# Data supplied:
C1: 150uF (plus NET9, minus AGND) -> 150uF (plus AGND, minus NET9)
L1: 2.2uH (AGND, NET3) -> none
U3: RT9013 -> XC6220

* * *

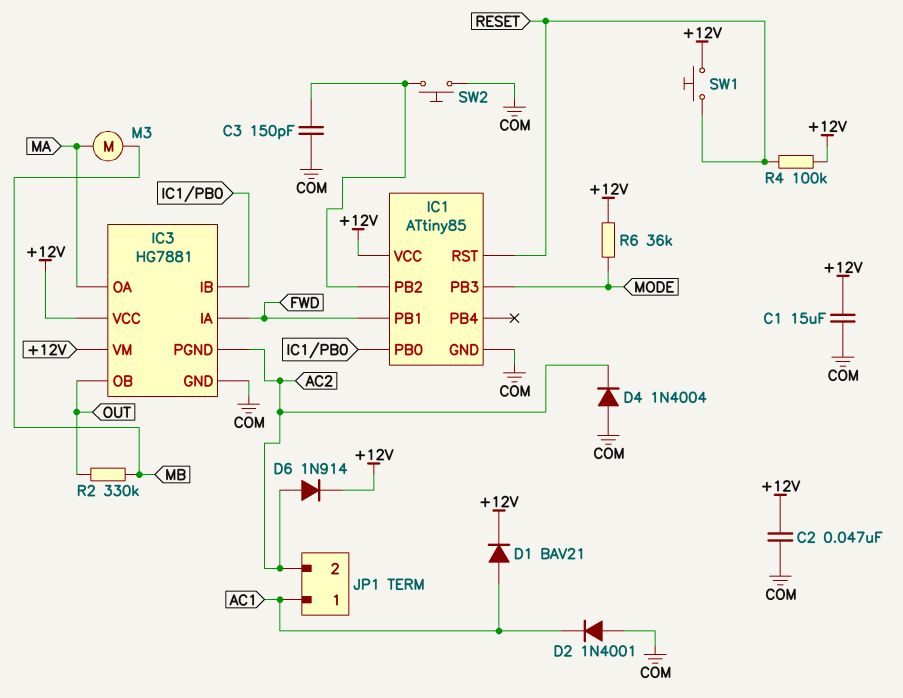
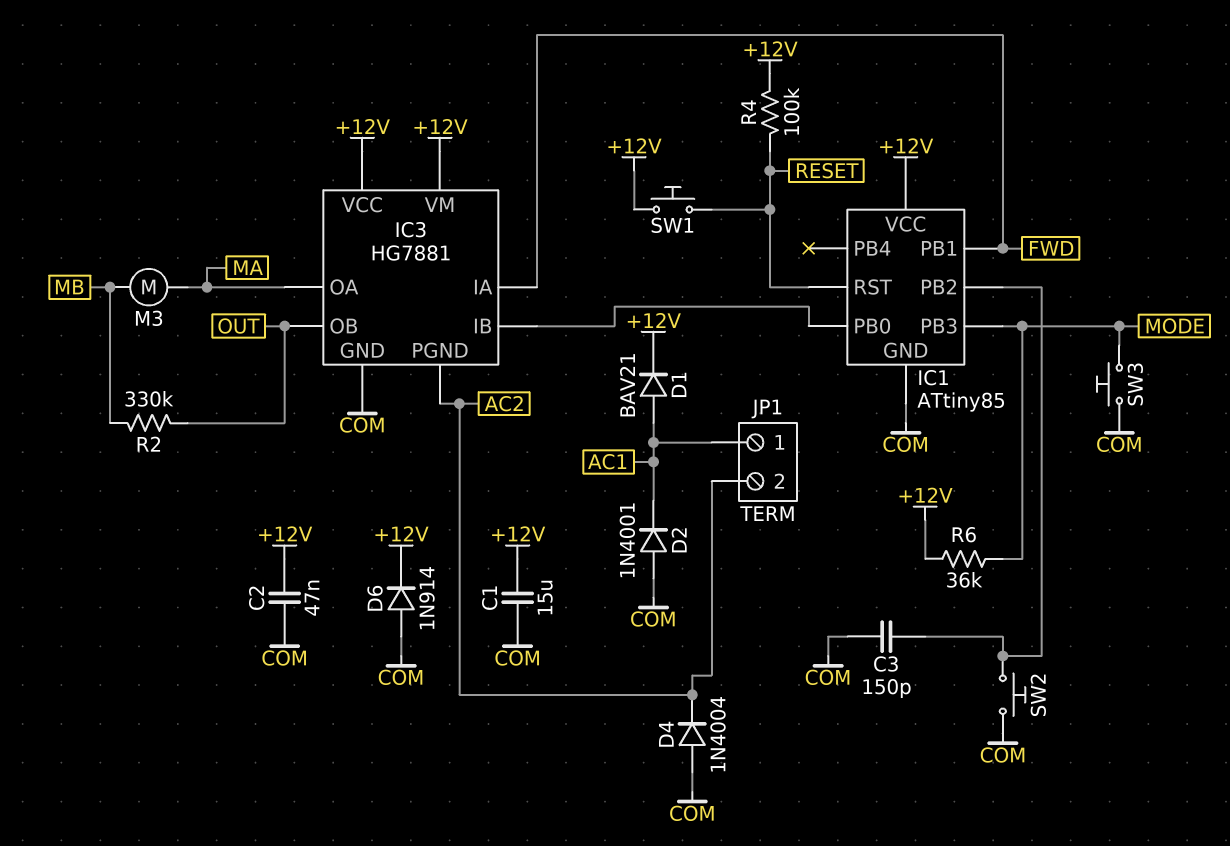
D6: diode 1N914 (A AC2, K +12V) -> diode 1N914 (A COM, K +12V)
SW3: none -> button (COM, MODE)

# Exercise details:
Nothing but the lines above from the one containing "D6: diode 1N914" through the one containing "SW3: none -> button (COM, MODE)" should appear in the answer, each repeated exactly.

# The completed task:
D6: diode 1N914 (A AC2, K +12V) -> diode 1N914 (A COM, K +12V)
SW3: none -> button (COM, MODE)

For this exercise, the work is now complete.